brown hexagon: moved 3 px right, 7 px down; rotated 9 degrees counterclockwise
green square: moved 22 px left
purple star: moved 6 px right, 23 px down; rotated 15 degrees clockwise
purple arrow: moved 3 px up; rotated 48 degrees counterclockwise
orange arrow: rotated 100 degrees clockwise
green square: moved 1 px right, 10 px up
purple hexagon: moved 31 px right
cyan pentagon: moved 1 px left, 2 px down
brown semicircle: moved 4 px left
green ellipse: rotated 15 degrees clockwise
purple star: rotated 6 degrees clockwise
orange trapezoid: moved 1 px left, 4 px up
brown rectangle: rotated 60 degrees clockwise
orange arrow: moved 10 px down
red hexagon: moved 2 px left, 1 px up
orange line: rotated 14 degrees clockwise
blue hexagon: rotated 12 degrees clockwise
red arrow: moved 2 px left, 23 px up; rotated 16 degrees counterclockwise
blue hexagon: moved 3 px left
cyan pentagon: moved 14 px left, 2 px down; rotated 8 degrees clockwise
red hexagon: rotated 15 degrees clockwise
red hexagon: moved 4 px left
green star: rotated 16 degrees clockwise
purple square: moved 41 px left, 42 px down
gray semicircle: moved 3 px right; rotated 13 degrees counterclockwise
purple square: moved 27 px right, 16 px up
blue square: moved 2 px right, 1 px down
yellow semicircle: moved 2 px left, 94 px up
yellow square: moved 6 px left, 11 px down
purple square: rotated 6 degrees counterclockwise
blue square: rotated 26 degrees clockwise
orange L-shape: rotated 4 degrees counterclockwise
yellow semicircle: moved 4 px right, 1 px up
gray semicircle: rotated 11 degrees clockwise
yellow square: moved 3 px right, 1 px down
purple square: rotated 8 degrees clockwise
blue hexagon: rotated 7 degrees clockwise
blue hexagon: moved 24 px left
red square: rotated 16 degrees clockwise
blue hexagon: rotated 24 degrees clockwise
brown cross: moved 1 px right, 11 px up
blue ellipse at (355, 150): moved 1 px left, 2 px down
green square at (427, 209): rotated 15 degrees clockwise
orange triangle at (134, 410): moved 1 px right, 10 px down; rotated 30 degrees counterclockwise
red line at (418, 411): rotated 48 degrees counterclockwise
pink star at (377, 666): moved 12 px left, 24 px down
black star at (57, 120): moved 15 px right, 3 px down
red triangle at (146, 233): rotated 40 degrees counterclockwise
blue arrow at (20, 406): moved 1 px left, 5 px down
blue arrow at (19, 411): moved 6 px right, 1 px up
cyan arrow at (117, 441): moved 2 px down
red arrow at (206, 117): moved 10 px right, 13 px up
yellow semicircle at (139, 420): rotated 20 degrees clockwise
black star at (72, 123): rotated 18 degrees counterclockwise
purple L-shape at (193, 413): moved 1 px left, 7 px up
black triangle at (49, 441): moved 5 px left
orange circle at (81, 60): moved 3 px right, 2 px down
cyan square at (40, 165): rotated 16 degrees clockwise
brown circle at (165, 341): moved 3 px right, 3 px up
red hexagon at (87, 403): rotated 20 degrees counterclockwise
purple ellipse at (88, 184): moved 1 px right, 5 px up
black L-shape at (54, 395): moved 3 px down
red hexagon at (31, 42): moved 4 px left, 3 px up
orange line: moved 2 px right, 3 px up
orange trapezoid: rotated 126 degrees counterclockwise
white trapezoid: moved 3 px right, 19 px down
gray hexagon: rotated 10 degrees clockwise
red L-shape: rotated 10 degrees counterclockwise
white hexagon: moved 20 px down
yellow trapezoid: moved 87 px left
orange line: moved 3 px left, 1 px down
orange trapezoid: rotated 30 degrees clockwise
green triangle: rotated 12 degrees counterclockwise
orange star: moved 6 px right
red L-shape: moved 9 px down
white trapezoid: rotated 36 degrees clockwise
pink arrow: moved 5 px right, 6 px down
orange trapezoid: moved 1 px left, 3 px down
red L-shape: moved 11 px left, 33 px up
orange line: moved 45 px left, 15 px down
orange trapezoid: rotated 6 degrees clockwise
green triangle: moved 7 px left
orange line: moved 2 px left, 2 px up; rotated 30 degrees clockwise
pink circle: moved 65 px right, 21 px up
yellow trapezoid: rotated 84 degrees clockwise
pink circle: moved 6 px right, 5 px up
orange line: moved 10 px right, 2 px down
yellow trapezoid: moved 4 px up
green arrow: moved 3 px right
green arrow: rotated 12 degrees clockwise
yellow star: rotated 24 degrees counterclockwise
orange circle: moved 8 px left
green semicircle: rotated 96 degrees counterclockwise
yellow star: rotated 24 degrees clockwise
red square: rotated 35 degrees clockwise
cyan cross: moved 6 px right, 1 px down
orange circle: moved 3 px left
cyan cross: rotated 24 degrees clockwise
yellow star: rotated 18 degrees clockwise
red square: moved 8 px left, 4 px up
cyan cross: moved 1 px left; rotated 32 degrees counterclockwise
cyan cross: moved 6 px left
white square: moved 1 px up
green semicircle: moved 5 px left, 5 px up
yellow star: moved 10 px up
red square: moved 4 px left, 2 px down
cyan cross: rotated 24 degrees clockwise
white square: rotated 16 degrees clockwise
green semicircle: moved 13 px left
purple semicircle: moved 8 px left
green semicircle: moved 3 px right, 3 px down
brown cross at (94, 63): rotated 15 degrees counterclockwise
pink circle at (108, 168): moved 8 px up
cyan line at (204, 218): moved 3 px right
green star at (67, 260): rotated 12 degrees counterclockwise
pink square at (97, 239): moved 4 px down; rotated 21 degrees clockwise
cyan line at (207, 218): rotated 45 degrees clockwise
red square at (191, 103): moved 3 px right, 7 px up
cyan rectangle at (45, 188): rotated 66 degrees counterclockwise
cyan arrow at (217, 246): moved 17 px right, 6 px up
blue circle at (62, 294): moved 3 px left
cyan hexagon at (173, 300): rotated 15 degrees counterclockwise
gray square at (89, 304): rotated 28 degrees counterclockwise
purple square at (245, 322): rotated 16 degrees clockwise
——
> [GOAL] Please set out every line of the material above as a Markdown table with two columns, Row for the row number and Line for the line itself, leaving out any blank lines.

> [WRITTEN SOLUTION]
| Row | Line |
|---|---|
| 1 | brown hexagon: moved 3 px right, 7 px down; rotated 9 degrees counterclockwise |
| 2 | green square: moved 22 px left |
| 3 | purple star: moved 6 px right, 23 px down; rotated 15 degrees clockwise |
| 4 | purple arrow: moved 3 px up; rotated 48 degrees counterclockwise |
| 5 | orange arrow: rotated 100 degrees clockwise |
| 6 | green square: moved 1 px right, 10 px up |
| 7 | purple hexagon: moved 31 px right |
| 8 | cyan pentagon: moved 1 px left, 2 px down |
| 9 | brown semicircle: moved 4 px left |
| 10 | green ellipse: rotated 15 degrees clockwise |
| 11 | purple star: rotated 6 degrees clockwise |
| 12 | orange trapezoid: moved 1 px left, 4 px up |
| 13 | brown rectangle: rotated 60 degrees clockwise |
| 14 | orange arrow: moved 10 px down |
| 15 | red hexagon: moved 2 px left, 1 px up |
| 16 | orange line: rotated 14 degrees clockwise |
| 17 | blue hexagon: rotated 12 degrees clockwise |
| 18 | red arrow: moved 2 px left, 23 px up; rotated 16 degrees counterclockwise |
| 19 | blue hexagon: moved 3 px left |
| 20 | cyan pentagon: moved 14 px left, 2 px down; rotated 8 degrees clockwise |
| 21 | red hexagon: rotated 15 degrees clockwise |
| 22 | red hexagon: moved 4 px left |
| 23 | green star: rotated 16 degrees clockwise |
| 24 | purple square: moved 41 px left, 42 px down |
| 25 | gray semicircle: moved 3 px right; rotated 13 degrees counterclockwise |
| 26 | purple square: moved 27 px right, 16 px up |
| 27 | blue square: moved 2 px right, 1 px down |
| 28 | yellow semicircle: moved 2 px left, 94 px up |
| 29 | yellow square: moved 6 px left, 11 px down |
| 30 | purple square: rotated 6 degrees counterclockwise |
| 31 | blue square: rotated 26 degrees clockwise |
| 32 | orange L-shape: rotated 4 degrees counterclockwise |
| 33 | yellow semicircle: moved 4 px right, 1 px up |
| 34 | gray semicircle: rotated 11 degrees clockwise |
| 35 | yellow square: moved 3 px right, 1 px down |
| 36 | purple square: rotated 8 degrees clockwise |
| 37 | blue hexagon: rotated 7 degrees clockwise |
| 38 | blue hexagon: moved 24 px left |
| 39 | red square: rotated 16 degrees clockwise |
| 40 | blue hexagon: rotated 24 degrees clockwise |
| 41 | brown cross: moved 1 px right, 11 px up |
| 42 | blue ellipse at (355, 150): moved 1 px left, 2 px down |
| 43 | green square at (427, 209): rotated 15 degrees clockwise |
| 44 | orange triangle at (134, 410): moved 1 px right, 10 px down; rotated 30 degrees counterclockwise |
| 45 | red line at (418, 411): rotated 48 degrees counterclockwise |
| 46 | pink star at (377, 666): moved 12 px left, 24 px down |
| 47 | black star at (57, 120): moved 15 px right, 3 px down |
| 48 | red triangle at (146, 233): rotated 40 degrees counterclockwise |
| 49 | blue arrow at (20, 406): moved 1 px left, 5 px down |
| 50 | blue arrow at (19, 411): moved 6 px right, 1 px up |
| 51 | cyan arrow at (117, 441): moved 2 px down |
| 52 | red arrow at (206, 117): moved 10 px right, 13 px up |
| 53 | yellow semicircle at (139, 420): rotated 20 degrees clockwise |
| 54 | black star at (72, 123): rotated 18 degrees counterclockwise |
| 55 | purple L-shape at (193, 413): moved 1 px left, 7 px up |
| 56 | black triangle at (49, 441): moved 5 px left |
| 57 | orange circle at (81, 60): moved 3 px right, 2 px down |
| 58 | cyan square at (40, 165): rotated 16 degrees clockwise |
| 59 | brown circle at (165, 341): moved 3 px right, 3 px up |
| 60 | red hexagon at (87, 403): rotated 20 degrees counterclockwise |
| 61 | purple ellipse at (88, 184): moved 1 px right, 5 px up |
| 62 | black L-shape at (54, 395): moved 3 px down |
| 63 | red hexagon at (31, 42): moved 4 px left, 3 px up |
| 64 | orange line: moved 2 px right, 3 px up |
| 65 | orange trapezoid: rotated 126 degrees counterclockwise |
| 66 | white trapezoid: moved 3 px right, 19 px down |
| 67 | gray hexagon: rotated 10 degrees clockwise |
| 68 | red L-shape: rotated 10 degrees counterclockwise |
| 69 | white hexagon: moved 20 px down |
| 70 | yellow trapezoid: moved 87 px left |
| 71 | orange line: moved 3 px left, 1 px down |
| 72 | orange trapezoid: rotated 30 degrees clockwise |
| 73 | green triangle: rotated 12 degrees counterclockwise |
| 74 | orange star: moved 6 px right |
| 75 | red L-shape: moved 9 px down |
| 76 | white trapezoid: rotated 36 degrees clockwise |
| 77 | pink arrow: moved 5 px right, 6 px down |
| 78 | orange trapezoid: moved 1 px left, 3 px down |
| 79 | red L-shape: moved 11 px left, 33 px up |
| 80 | orange line: moved 45 px left, 15 px down |
| 81 | orange trapezoid: rotated 6 degrees clockwise |
| 82 | green triangle: moved 7 px left |
| 83 | orange line: moved 2 px left, 2 px up; rotated 30 degrees clockwise |
| 84 | pink circle: moved 65 px right, 21 px up |
| 85 | yellow trapezoid: rotated 84 degrees clockwise |
| 86 | pink circle: moved 6 px right, 5 px up |
| 87 | orange line: moved 10 px right, 2 px down |
| 88 | yellow trapezoid: moved 4 px up |
| 89 | green arrow: moved 3 px right |
| 90 | green arrow: rotated 12 degrees clockwise |
| 91 | yellow star: rotated 24 degrees counterclockwise |
| 92 | orange circle: moved 8 px left |
| 93 | green semicircle: rotated 96 degrees counterclockwise |
| 94 | yellow star: rotated 24 degrees clockwise |
| 95 | red square: rotated 35 degrees clockwise |
| 96 | cyan cross: moved 6 px right, 1 px down |
| 97 | orange circle: moved 3 px left |
| 98 | cyan cross: rotated 24 degrees clockwise |
| 99 | yellow star: rotated 18 degrees clockwise |
| 100 | red square: moved 8 px left, 4 px up |
| 101 | cyan cross: moved 1 px left; rotated 32 degrees counterclockwise |
| 102 | cyan cross: moved 6 px left |
| 103 | white square: moved 1 px up |
| 104 | green semicircle: moved 5 px left, 5 px up |
| 105 | yellow star: moved 10 px up |
| 106 | red square: moved 4 px left, 2 px down |
| 107 | cyan cross: rotated 24 degrees clockwise |
| 108 | white square: rotated 16 degrees clockwise |
| 109 | green semicircle: moved 13 px left |
| 110 | purple semicircle: moved 8 px left |
| 111 | green semicircle: moved 3 px right, 3 px down |
| 112 | brown cross at (94, 63): rotated 15 degrees counterclockwise |
| 113 | pink circle at (108, 168): moved 8 px up |
| 114 | cyan line at (204, 218): moved 3 px right |
| 115 | green star at (67, 260): rotated 12 degrees counterclockwise |
| 116 | pink square at (97, 239): moved 4 px down; rotated 21 degrees clockwise |
| 117 | cyan line at (207, 218): rotated 45 degrees clockwise |
| 118 | red square at (191, 103): moved 3 px right, 7 px up |
| 119 | cyan rectangle at (45, 188): rotated 66 degrees counterclockwise |
| 120 | cyan arrow at (217, 246): moved 17 px right, 6 px up |
| 121 | blue circle at (62, 294): moved 3 px left |
| 122 | cyan hexagon at (173, 300): rotated 15 degrees counterclockwise |
| 123 | gray square at (89, 304): rotated 28 degrees counterclockwise |
| 124 | purple square at (245, 322): rotated 16 degrees clockwise |